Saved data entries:
+++

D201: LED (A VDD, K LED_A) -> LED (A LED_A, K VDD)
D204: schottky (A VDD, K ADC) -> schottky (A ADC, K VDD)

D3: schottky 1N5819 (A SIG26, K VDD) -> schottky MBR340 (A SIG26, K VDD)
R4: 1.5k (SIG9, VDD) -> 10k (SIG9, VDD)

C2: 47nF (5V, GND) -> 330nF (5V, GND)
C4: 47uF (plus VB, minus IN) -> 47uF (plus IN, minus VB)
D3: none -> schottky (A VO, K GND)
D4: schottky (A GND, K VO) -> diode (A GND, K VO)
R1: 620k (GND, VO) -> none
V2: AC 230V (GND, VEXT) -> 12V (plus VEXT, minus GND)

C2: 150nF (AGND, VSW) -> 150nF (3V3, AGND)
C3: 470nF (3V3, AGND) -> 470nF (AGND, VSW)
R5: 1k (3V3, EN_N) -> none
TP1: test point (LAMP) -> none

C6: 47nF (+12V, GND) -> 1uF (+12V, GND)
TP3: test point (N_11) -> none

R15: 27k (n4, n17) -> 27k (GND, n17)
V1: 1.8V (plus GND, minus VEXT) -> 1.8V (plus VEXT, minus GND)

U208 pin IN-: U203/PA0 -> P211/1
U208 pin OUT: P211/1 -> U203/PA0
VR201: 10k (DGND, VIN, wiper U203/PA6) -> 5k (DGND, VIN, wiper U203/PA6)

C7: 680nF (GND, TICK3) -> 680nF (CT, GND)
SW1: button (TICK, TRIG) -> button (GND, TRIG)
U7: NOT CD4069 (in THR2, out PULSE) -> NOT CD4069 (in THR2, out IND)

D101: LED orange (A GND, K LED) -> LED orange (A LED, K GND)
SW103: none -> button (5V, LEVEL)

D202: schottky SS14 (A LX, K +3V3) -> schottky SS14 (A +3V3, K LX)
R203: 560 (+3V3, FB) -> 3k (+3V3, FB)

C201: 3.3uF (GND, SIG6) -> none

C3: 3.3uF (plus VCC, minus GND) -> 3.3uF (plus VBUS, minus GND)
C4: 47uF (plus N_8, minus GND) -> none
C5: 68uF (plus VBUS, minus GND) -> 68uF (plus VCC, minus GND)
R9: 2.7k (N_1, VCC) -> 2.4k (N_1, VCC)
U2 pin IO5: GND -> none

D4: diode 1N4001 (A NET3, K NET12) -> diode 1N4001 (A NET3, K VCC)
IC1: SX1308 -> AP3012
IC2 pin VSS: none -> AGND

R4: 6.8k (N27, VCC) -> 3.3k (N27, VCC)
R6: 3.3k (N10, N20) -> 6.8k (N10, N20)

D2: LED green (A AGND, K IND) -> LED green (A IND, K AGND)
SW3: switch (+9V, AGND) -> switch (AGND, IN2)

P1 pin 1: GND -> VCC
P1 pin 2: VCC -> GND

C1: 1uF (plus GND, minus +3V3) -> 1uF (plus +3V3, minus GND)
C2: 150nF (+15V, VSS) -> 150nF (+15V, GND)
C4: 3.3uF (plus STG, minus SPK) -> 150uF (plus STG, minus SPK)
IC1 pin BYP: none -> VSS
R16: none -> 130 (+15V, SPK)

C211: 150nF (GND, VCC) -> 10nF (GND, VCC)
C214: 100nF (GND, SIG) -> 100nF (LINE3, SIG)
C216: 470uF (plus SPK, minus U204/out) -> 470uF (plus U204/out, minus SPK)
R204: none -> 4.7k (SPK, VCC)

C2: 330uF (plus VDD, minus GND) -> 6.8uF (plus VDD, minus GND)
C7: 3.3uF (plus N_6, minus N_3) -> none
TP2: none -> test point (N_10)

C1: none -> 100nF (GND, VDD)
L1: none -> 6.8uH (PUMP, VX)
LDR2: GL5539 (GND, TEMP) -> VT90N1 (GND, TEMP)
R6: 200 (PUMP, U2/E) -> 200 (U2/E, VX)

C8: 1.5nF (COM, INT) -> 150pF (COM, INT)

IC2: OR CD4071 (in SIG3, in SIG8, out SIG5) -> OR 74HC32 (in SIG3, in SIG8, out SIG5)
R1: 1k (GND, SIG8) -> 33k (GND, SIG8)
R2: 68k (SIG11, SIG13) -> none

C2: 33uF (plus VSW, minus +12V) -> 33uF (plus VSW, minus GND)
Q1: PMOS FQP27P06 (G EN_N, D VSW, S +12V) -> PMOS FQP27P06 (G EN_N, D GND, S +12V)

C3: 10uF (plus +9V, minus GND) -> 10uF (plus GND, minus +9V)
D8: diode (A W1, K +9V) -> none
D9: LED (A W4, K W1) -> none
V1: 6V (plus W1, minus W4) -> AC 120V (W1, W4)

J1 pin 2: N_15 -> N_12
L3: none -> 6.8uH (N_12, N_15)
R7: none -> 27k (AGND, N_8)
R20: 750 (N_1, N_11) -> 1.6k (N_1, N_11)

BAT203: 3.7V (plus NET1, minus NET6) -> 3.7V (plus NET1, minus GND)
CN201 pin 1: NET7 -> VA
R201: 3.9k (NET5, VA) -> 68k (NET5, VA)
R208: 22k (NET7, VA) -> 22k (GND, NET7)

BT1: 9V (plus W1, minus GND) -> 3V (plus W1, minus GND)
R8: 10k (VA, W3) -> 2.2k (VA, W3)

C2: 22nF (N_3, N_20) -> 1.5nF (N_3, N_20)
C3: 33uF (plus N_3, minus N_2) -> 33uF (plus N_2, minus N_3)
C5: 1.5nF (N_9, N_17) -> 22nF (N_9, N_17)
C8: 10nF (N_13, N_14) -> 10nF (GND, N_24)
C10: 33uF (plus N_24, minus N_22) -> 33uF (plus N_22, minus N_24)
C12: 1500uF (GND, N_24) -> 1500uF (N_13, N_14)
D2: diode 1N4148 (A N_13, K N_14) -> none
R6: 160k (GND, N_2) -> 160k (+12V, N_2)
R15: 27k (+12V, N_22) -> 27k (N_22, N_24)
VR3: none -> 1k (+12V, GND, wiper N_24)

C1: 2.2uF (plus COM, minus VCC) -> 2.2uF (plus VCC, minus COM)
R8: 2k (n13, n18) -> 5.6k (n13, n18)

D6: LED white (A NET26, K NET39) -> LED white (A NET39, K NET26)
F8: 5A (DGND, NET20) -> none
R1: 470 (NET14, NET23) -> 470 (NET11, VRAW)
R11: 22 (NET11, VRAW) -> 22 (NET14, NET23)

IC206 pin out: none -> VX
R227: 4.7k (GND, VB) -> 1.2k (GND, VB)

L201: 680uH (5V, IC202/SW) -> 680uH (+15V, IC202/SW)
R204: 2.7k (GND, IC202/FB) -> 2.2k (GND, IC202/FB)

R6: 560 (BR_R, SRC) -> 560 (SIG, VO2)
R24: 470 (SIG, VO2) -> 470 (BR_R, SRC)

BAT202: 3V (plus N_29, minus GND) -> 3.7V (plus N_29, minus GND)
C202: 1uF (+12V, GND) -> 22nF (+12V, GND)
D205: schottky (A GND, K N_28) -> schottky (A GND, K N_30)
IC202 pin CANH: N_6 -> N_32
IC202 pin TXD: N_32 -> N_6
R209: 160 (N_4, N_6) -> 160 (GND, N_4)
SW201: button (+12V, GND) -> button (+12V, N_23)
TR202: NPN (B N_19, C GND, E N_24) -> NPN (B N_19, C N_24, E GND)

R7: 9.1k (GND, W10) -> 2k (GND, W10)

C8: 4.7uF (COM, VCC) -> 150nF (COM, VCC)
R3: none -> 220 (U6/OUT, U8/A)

+++

YOUR OBJECTIVE =
Copy the data exactly as it was presented.

WRITTEN ANSWER =
D201: LED (A VDD, K LED_A) -> LED (A LED_A, K VDD)
D204: schottky (A VDD, K ADC) -> schottky (A ADC, K VDD)

D3: schottky 1N5819 (A SIG26, K VDD) -> schottky MBR340 (A SIG26, K VDD)
R4: 1.5k (SIG9, VDD) -> 10k (SIG9, VDD)

C2: 47nF (5V, GND) -> 330nF (5V, GND)
C4: 47uF (plus VB, minus IN) -> 47uF (plus IN, minus VB)
D3: none -> schottky (A VO, K GND)
D4: schottky (A GND, K VO) -> diode (A GND, K VO)
R1: 620k (GND, VO) -> none
V2: AC 230V (GND, VEXT) -> 12V (plus VEXT, minus GND)

C2: 150nF (AGND, VSW) -> 150nF (3V3, AGND)
C3: 470nF (3V3, AGND) -> 470nF (AGND, VSW)
R5: 1k (3V3, EN_N) -> none
TP1: test point (LAMP) -> none

C6: 47nF (+12V, GND) -> 1uF (+12V, GND)
TP3: test point (N_11) -> none

R15: 27k (n4, n17) -> 27k (GND, n17)
V1: 1.8V (plus GND, minus VEXT) -> 1.8V (plus VEXT, minus GND)

U208 pin IN-: U203/PA0 -> P211/1
U208 pin OUT: P211/1 -> U203/PA0
VR201: 10k (DGND, VIN, wiper U203/PA6) -> 5k (DGND, VIN, wiper U203/PA6)

C7: 680nF (GND, TICK3) -> 680nF (CT, GND)
SW1: button (TICK, TRIG) -> button (GND, TRIG)
U7: NOT CD4069 (in THR2, out PULSE) -> NOT CD4069 (in THR2, out IND)

D101: LED orange (A GND, K LED) -> LED orange (A LED, K GND)
SW103: none -> button (5V, LEVEL)

D202: schottky SS14 (A LX, K +3V3) -> schottky SS14 (A +3V3, K LX)
R203: 560 (+3V3, FB) -> 3k (+3V3, FB)

C201: 3.3uF (GND, SIG6) -> none

C3: 3.3uF (plus VCC, minus GND) -> 3.3uF (plus VBUS, minus GND)
C4: 47uF (plus N_8, minus GND) -> none
C5: 68uF (plus VBUS, minus GND) -> 68uF (plus VCC, minus GND)
R9: 2.7k (N_1, VCC) -> 2.4k (N_1, VCC)
U2 pin IO5: GND -> none

D4: diode 1N4001 (A NET3, K NET12) -> diode 1N4001 (A NET3, K VCC)
IC1: SX1308 -> AP3012
IC2 pin VSS: none -> AGND

R4: 6.8k (N27, VCC) -> 3.3k (N27, VCC)
R6: 3.3k (N10, N20) -> 6.8k (N10, N20)

D2: LED green (A AGND, K IND) -> LED green (A IND, K AGND)
SW3: switch (+9V, AGND) -> switch (AGND, IN2)

P1 pin 1: GND -> VCC
P1 pin 2: VCC -> GND

C1: 1uF (plus GND, minus +3V3) -> 1uF (plus +3V3, minus GND)
C2: 150nF (+15V, VSS) -> 150nF (+15V, GND)
C4: 3.3uF (plus STG, minus SPK) -> 150uF (plus STG, minus SPK)
IC1 pin BYP: none -> VSS
R16: none -> 130 (+15V, SPK)

C211: 150nF (GND, VCC) -> 10nF (GND, VCC)
C214: 100nF (GND, SIG) -> 100nF (LINE3, SIG)
C216: 470uF (plus SPK, minus U204/out) -> 470uF (plus U204/out, minus SPK)
R204: none -> 4.7k (SPK, VCC)

C2: 330uF (plus VDD, minus GND) -> 6.8uF (plus VDD, minus GND)
C7: 3.3uF (plus N_6, minus N_3) -> none
TP2: none -> test point (N_10)

C1: none -> 100nF (GND, VDD)
L1: none -> 6.8uH (PUMP, VX)
LDR2: GL5539 (GND, TEMP) -> VT90N1 (GND, TEMP)
R6: 200 (PUMP, U2/E) -> 200 (U2/E, VX)

C8: 1.5nF (COM, INT) -> 150pF (COM, INT)

IC2: OR CD4071 (in SIG3, in SIG8, out SIG5) -> OR 74HC32 (in SIG3, in SIG8, out SIG5)
R1: 1k (GND, SIG8) -> 33k (GND, SIG8)
R2: 68k (SIG11, SIG13) -> none

C2: 33uF (plus VSW, minus +12V) -> 33uF (plus VSW, minus GND)
Q1: PMOS FQP27P06 (G EN_N, D VSW, S +12V) -> PMOS FQP27P06 (G EN_N, D GND, S +12V)

C3: 10uF (plus +9V, minus GND) -> 10uF (plus GND, minus +9V)
D8: diode (A W1, K +9V) -> none
D9: LED (A W4, K W1) -> none
V1: 6V (plus W1, minus W4) -> AC 120V (W1, W4)

J1 pin 2: N_15 -> N_12
L3: none -> 6.8uH (N_12, N_15)
R7: none -> 27k (AGND, N_8)
R20: 750 (N_1, N_11) -> 1.6k (N_1, N_11)

BAT203: 3.7V (plus NET1, minus NET6) -> 3.7V (plus NET1, minus GND)
CN201 pin 1: NET7 -> VA
R201: 3.9k (NET5, VA) -> 68k (NET5, VA)
R208: 22k (NET7, VA) -> 22k (GND, NET7)

BT1: 9V (plus W1, minus GND) -> 3V (plus W1, minus GND)
R8: 10k (VA, W3) -> 2.2k (VA, W3)

C2: 22nF (N_3, N_20) -> 1.5nF (N_3, N_20)
C3: 33uF (plus N_3, minus N_2) -> 33uF (plus N_2, minus N_3)
C5: 1.5nF (N_9, N_17) -> 22nF (N_9, N_17)
C8: 10nF (N_13, N_14) -> 10nF (GND, N_24)
C10: 33uF (plus N_24, minus N_22) -> 33uF (plus N_22, minus N_24)
C12: 1500uF (GND, N_24) -> 1500uF (N_13, N_14)
D2: diode 1N4148 (A N_13, K N_14) -> none
R6: 160k (GND, N_2) -> 160k (+12V, N_2)
R15: 27k (+12V, N_22) -> 27k (N_22, N_24)
VR3: none -> 1k (+12V, GND, wiper N_24)

C1: 2.2uF (plus COM, minus VCC) -> 2.2uF (plus VCC, minus COM)
R8: 2k (n13, n18) -> 5.6k (n13, n18)

D6: LED white (A NET26, K NET39) -> LED white (A NET39, K NET26)
F8: 5A (DGND, NET20) -> none
R1: 470 (NET14, NET23) -> 470 (NET11, VRAW)
R11: 22 (NET11, VRAW) -> 22 (NET14, NET23)

IC206 pin out: none -> VX
R227: 4.7k (GND, VB) -> 1.2k (GND, VB)

L201: 680uH (5V, IC202/SW) -> 680uH (+15V, IC202/SW)
R204: 2.7k (GND, IC202/FB) -> 2.2k (GND, IC202/FB)

R6: 560 (BR_R, SRC) -> 560 (SIG, VO2)
R24: 470 (SIG, VO2) -> 470 (BR_R, SRC)

BAT202: 3V (plus N_29, minus GND) -> 3.7V (plus N_29, minus GND)
C202: 1uF (+12V, GND) -> 22nF (+12V, GND)
D205: schottky (A GND, K N_28) -> schottky (A GND, K N_30)
IC202 pin CANH: N_6 -> N_32
IC202 pin TXD: N_32 -> N_6
R209: 160 (N_4, N_6) -> 160 (GND, N_4)
SW201: button (+12V, GND) -> button (+12V, N_23)
TR202: NPN (B N_19, C GND, E N_24) -> NPN (B N_19, C N_24, E GND)

R7: 9.1k (GND, W10) -> 2k (GND, W10)

C8: 4.7uF (COM, VCC) -> 150nF (COM, VCC)
R3: none -> 220 (U6/OUT, U8/A)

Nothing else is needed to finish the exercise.